▶ [AIM OF THE TASK]:
Start at the line below containing "IMU1 pin SDA: 7 -> 15" and stop at the line containing "SCALE3 pin DT: 4 -> TX". Repeat every line of that stretch exactly, and nothing outside it.

▶ [PROVIDED RECORDS]:
#####

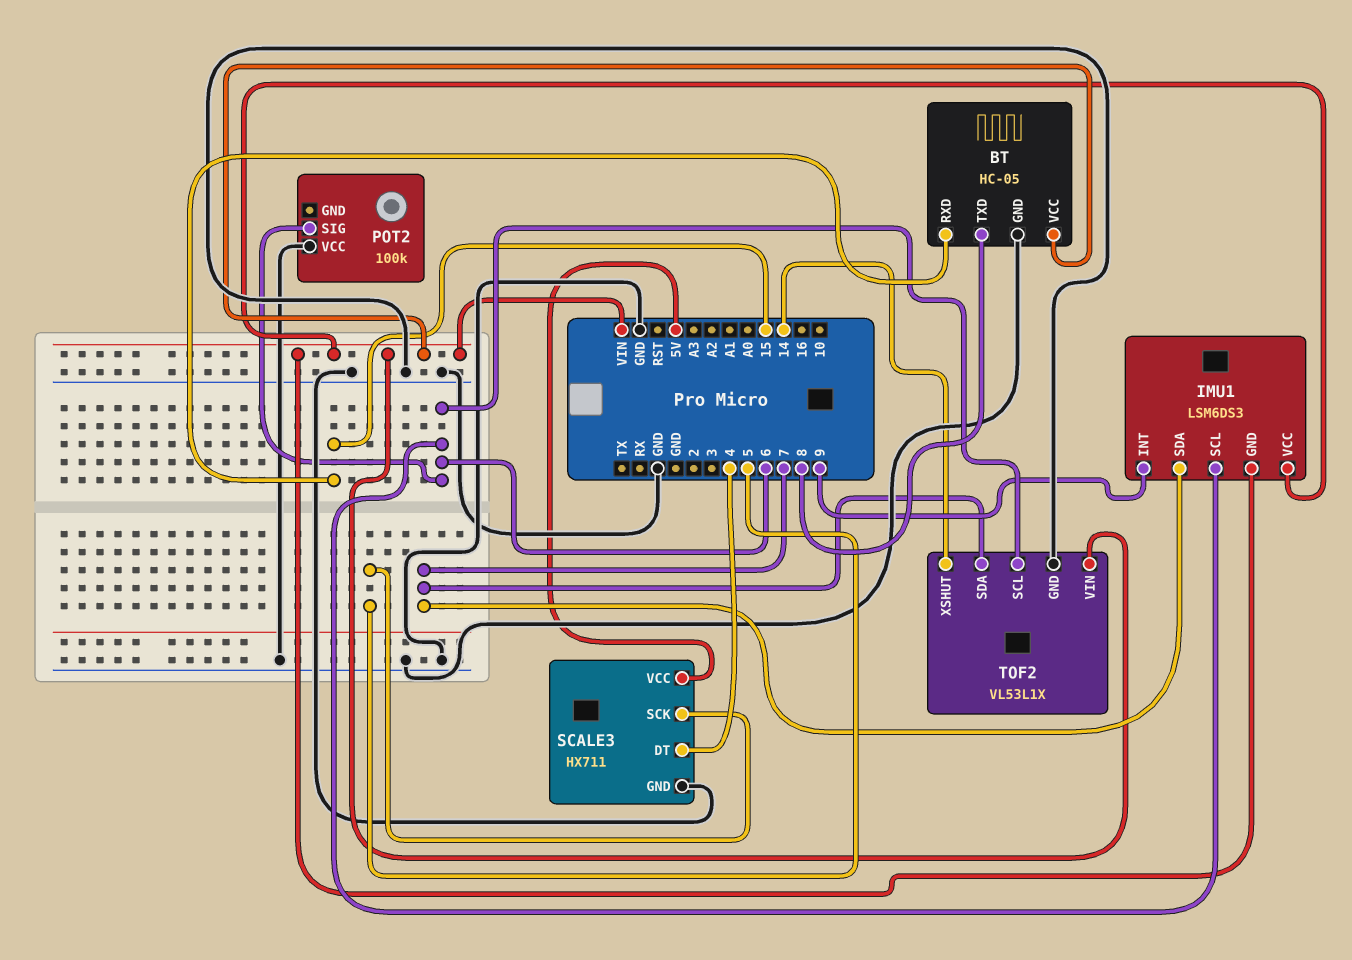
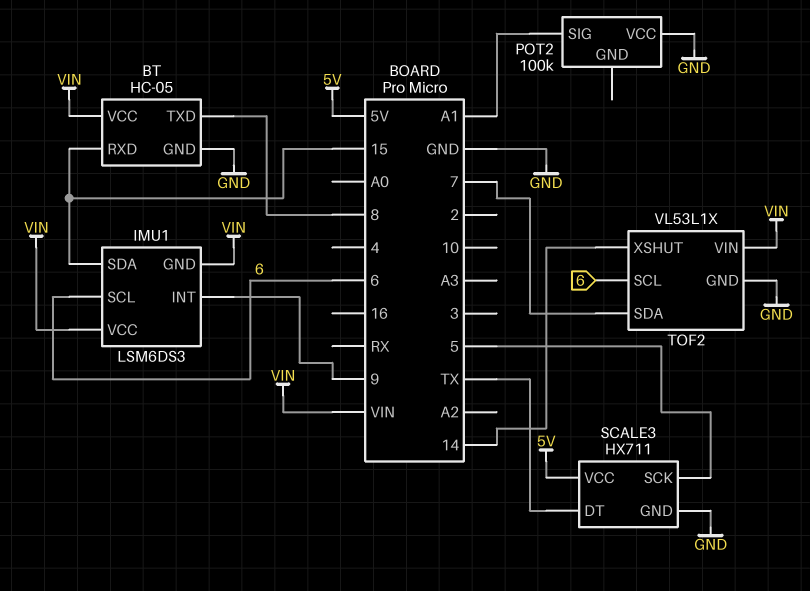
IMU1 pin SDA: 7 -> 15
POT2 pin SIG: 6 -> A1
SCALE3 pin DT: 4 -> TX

#####

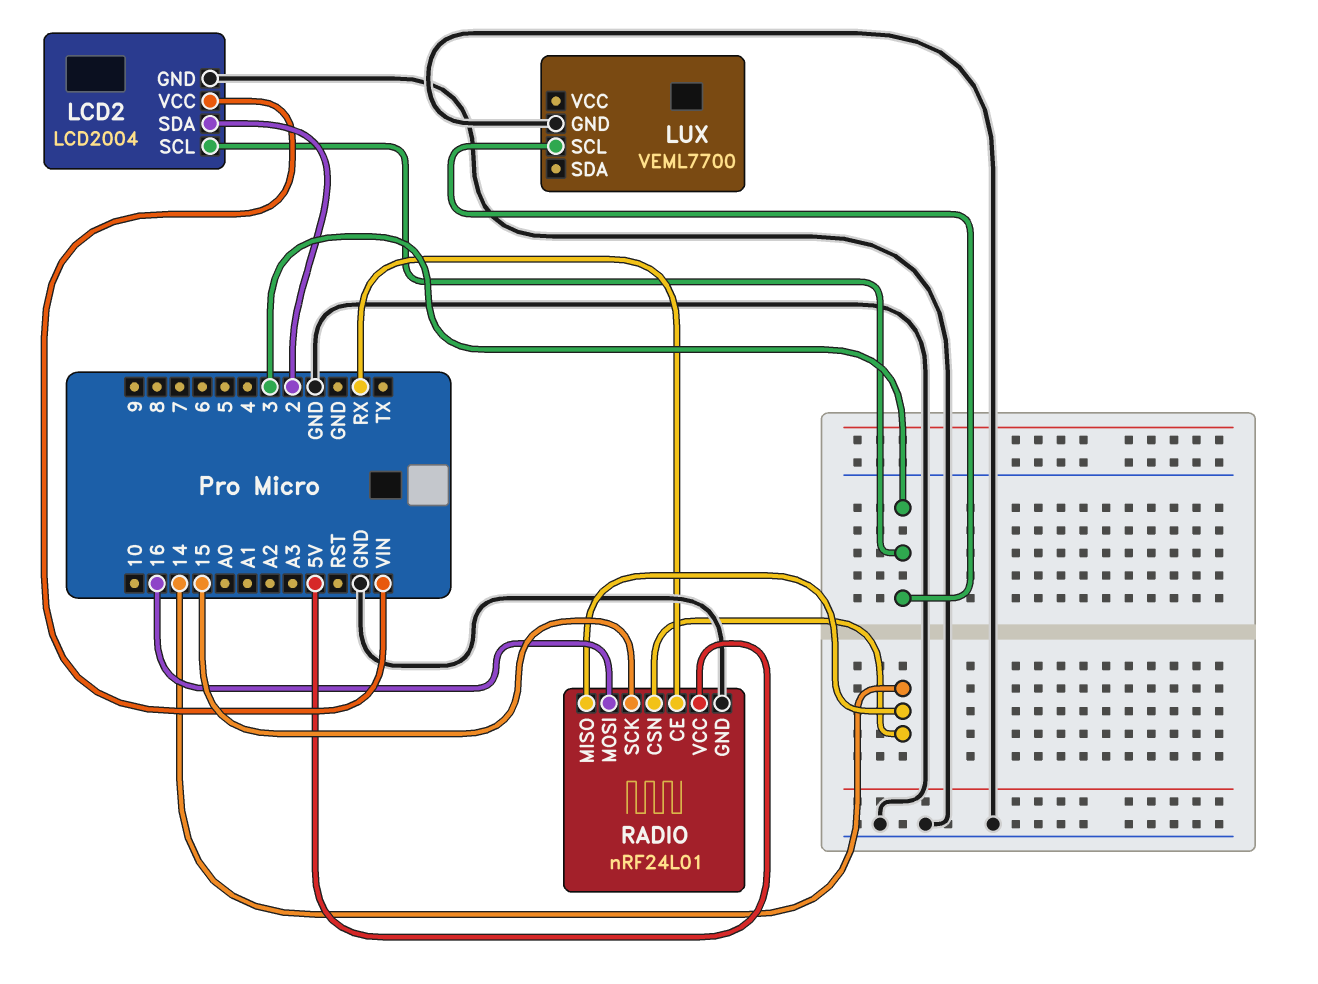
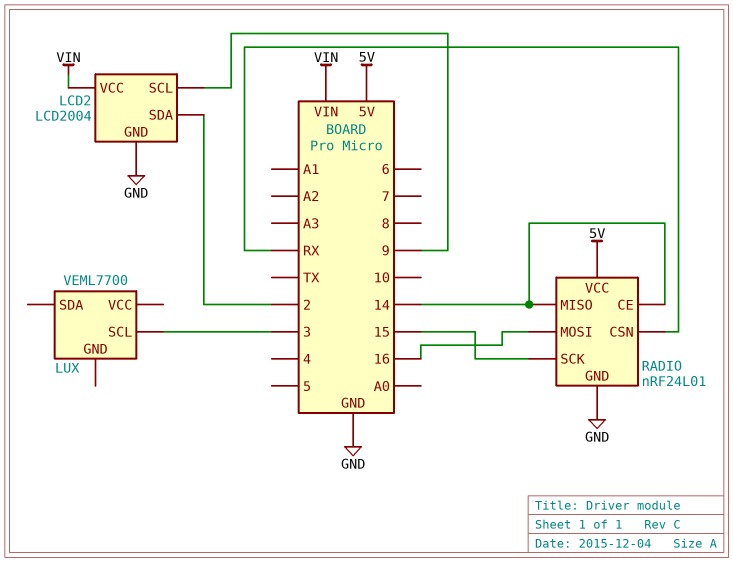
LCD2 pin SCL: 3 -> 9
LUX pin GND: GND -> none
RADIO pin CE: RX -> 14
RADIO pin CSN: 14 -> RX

#####

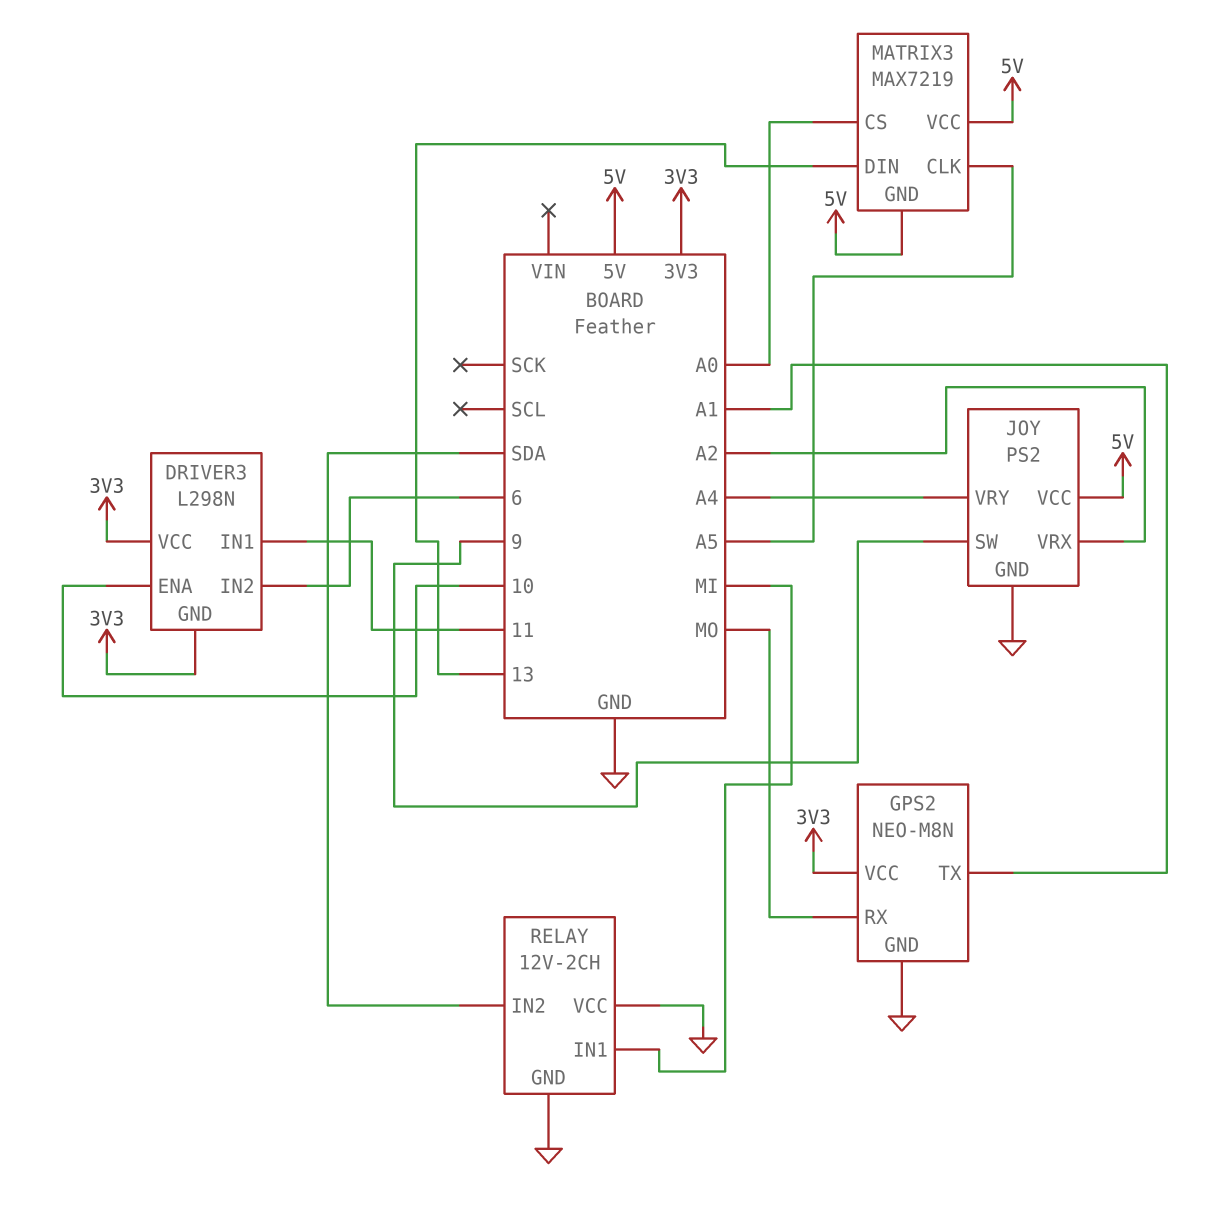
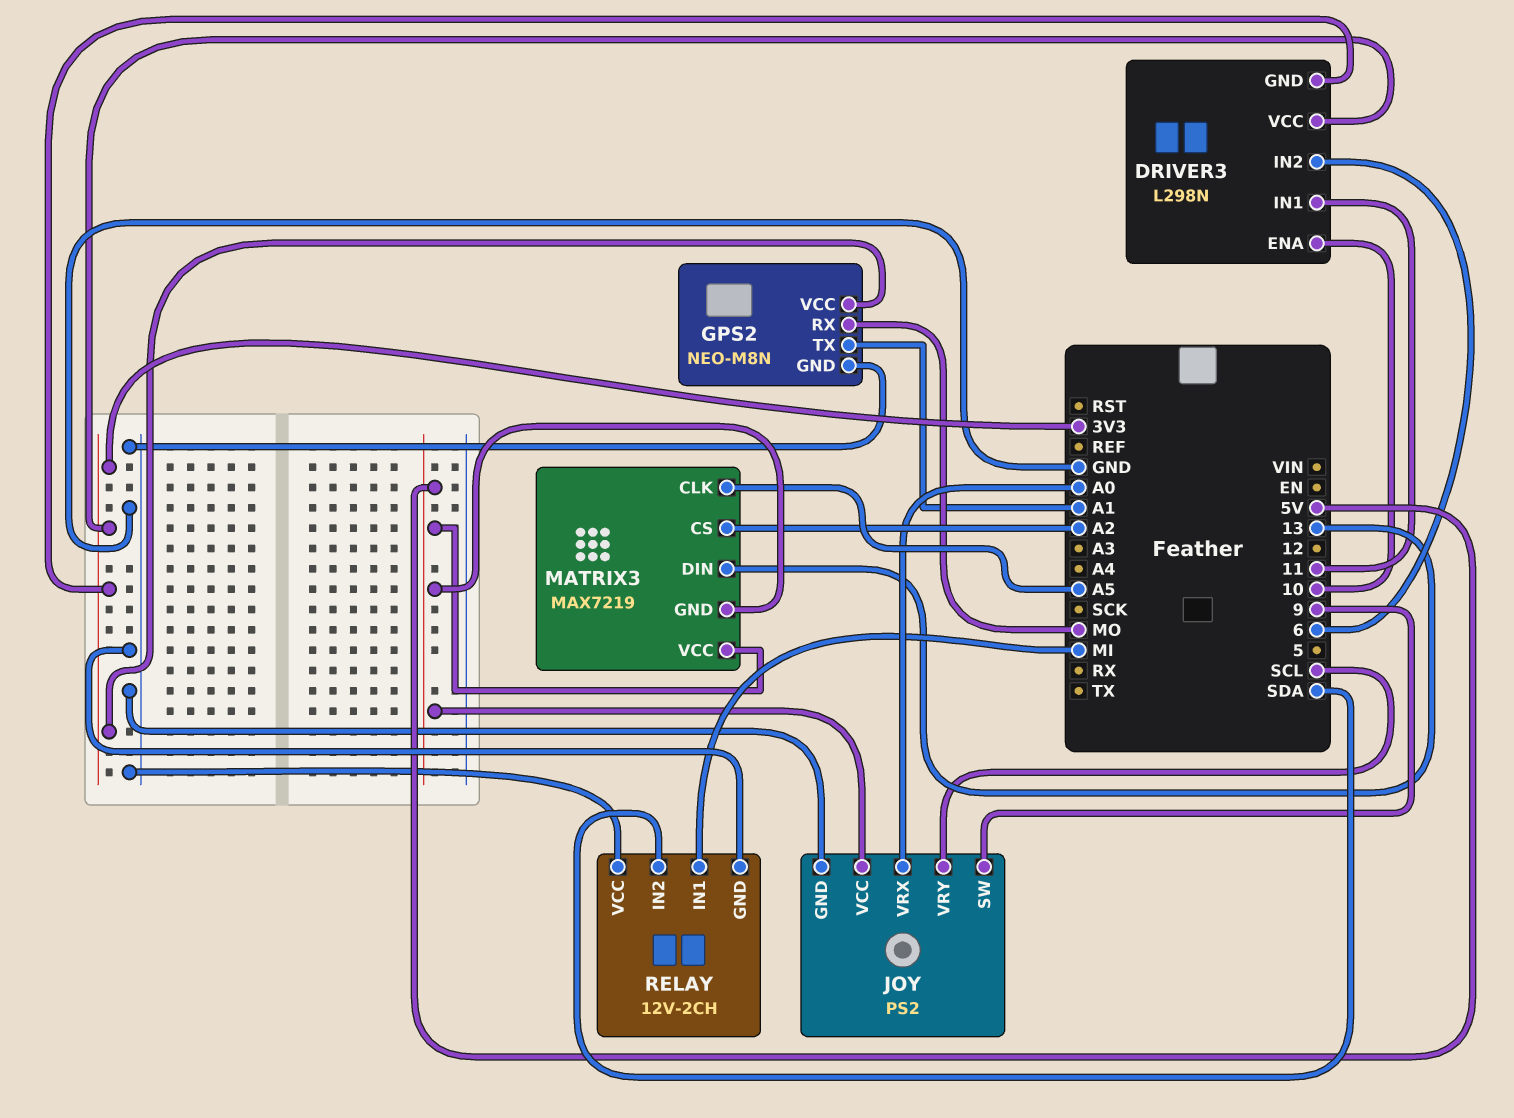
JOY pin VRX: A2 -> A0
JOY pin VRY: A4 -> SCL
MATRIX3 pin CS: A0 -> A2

#####

▶ [TASK ANSWER]:
IMU1 pin SDA: 7 -> 15
POT2 pin SIG: 6 -> A1
SCALE3 pin DT: 4 -> TX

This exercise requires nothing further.